Everything in the listing below except the pictures should be reproduced exactly.

• **Data records**:
+ + + +
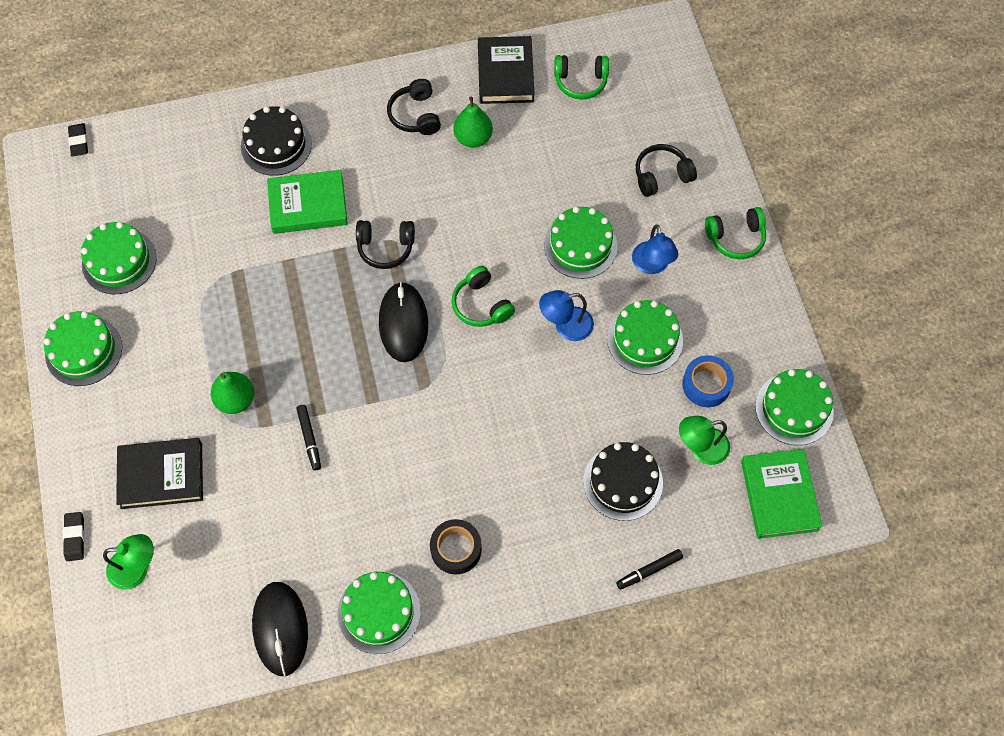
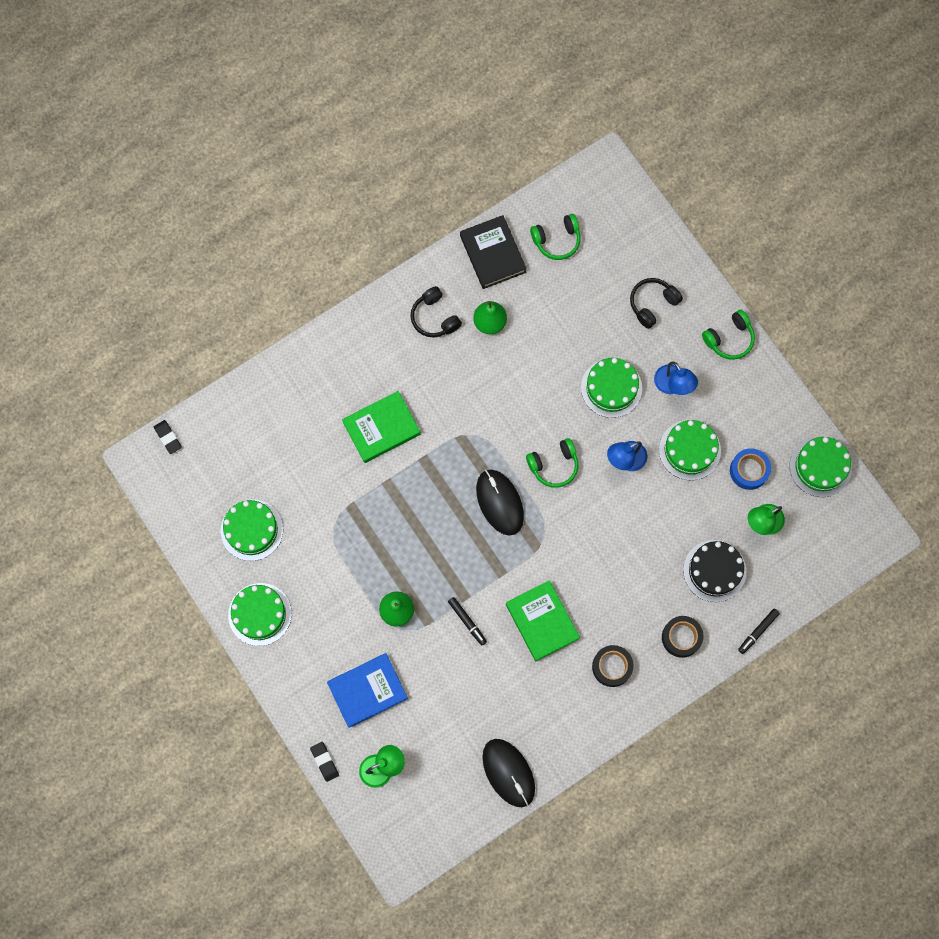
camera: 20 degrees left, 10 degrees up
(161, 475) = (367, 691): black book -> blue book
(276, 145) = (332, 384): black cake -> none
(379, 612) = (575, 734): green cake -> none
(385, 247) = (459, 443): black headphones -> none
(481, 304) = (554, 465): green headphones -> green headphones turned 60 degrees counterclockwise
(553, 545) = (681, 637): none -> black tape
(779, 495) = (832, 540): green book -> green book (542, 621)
+ + + +
• **Finished exercise**:
camera: 20 degrees left, 10 degrees up
(161, 475) = (367, 691): black book -> blue book
(276, 145) = (332, 384): black cake -> none
(379, 612) = (575, 734): green cake -> none
(385, 247) = (459, 443): black headphones -> none
(481, 304) = (554, 465): green headphones -> green headphones turned 60 degrees counterclockwise
(553, 545) = (681, 637): none -> black tape
(779, 495) = (832, 540): green book -> green book (542, 621)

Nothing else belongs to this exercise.